▸ **Written exercise**
Edit the material below by replacing "Find the location of" with "Give the position of" at every occurrence, and return all of it with nothing else changed.

(Text and element location records)

• • • • • • •

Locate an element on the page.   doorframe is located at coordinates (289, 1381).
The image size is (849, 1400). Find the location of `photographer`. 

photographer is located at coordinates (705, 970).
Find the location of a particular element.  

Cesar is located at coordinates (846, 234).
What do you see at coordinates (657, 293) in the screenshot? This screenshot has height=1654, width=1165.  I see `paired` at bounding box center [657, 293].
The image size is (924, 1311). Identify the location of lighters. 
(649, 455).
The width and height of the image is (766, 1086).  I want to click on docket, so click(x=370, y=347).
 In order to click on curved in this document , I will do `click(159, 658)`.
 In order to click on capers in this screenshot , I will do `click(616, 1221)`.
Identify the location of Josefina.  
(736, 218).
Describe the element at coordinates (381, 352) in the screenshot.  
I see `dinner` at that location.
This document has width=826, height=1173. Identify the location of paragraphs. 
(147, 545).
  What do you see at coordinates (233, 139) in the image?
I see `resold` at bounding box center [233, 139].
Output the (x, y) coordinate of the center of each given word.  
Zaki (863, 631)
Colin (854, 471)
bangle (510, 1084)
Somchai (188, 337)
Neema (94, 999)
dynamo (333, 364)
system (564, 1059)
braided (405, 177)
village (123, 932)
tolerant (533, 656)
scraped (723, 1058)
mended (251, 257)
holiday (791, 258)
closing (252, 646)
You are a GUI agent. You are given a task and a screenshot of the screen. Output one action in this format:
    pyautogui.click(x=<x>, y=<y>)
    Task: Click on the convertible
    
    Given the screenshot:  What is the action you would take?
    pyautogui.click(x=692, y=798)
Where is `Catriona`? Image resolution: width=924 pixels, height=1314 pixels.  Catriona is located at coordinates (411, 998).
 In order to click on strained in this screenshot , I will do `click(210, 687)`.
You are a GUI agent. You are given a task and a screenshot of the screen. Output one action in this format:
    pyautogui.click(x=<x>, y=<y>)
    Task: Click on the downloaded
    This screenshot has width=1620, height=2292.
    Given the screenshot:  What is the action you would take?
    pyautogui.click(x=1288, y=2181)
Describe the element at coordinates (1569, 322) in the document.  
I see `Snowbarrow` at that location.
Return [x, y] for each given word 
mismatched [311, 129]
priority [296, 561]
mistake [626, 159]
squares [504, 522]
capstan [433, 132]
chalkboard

• • • • • • •

▸ **Answer for the task**
Locate an element on the page.   doorframe is located at coordinates (289, 1381).
The image size is (849, 1400). Give the position of `photographer`. 

photographer is located at coordinates (705, 970).
Give the position of a particular element.  

Cesar is located at coordinates (846, 234).
What do you see at coordinates (657, 293) in the screenshot? This screenshot has height=1654, width=1165.  I see `paired` at bounding box center [657, 293].
The image size is (924, 1311). Identify the location of lighters. 
(649, 455).
The width and height of the image is (766, 1086).  I want to click on docket, so click(x=370, y=347).
 In order to click on curved in this document , I will do `click(159, 658)`.
 In order to click on capers in this screenshot , I will do `click(616, 1221)`.
Identify the location of Josefina.  
(736, 218).
Describe the element at coordinates (381, 352) in the screenshot.  
I see `dinner` at that location.
This document has width=826, height=1173. Identify the location of paragraphs. 
(147, 545).
  What do you see at coordinates (233, 139) in the image?
I see `resold` at bounding box center [233, 139].
Output the (x, y) coordinate of the center of each given word.  
Zaki (863, 631)
Colin (854, 471)
bangle (510, 1084)
Somchai (188, 337)
Neema (94, 999)
dynamo (333, 364)
system (564, 1059)
braided (405, 177)
village (123, 932)
tolerant (533, 656)
scraped (723, 1058)
mended (251, 257)
holiday (791, 258)
closing (252, 646)
You are a GUI agent. You are given a task and a screenshot of the screen. Output one action in this format:
    pyautogui.click(x=<x>, y=<y>)
    Task: Click on the convertible
    
    Given the screenshot:  What is the action you would take?
    pyautogui.click(x=692, y=798)
Where is `Catriona`? Image resolution: width=924 pixels, height=1314 pixels.  Catriona is located at coordinates (411, 998).
 In order to click on strained in this screenshot , I will do `click(210, 687)`.
You are a GUI agent. You are given a task and a screenshot of the screen. Output one action in this format:
    pyautogui.click(x=<x>, y=<y>)
    Task: Click on the downloaded
    This screenshot has width=1620, height=2292.
    Given the screenshot:  What is the action you would take?
    pyautogui.click(x=1288, y=2181)
Describe the element at coordinates (1569, 322) in the document.  
I see `Snowbarrow` at that location.
Return [x, y] for each given word 
mismatched [311, 129]
priority [296, 561]
mistake [626, 159]
squares [504, 522]
capstan [433, 132]
chalkboard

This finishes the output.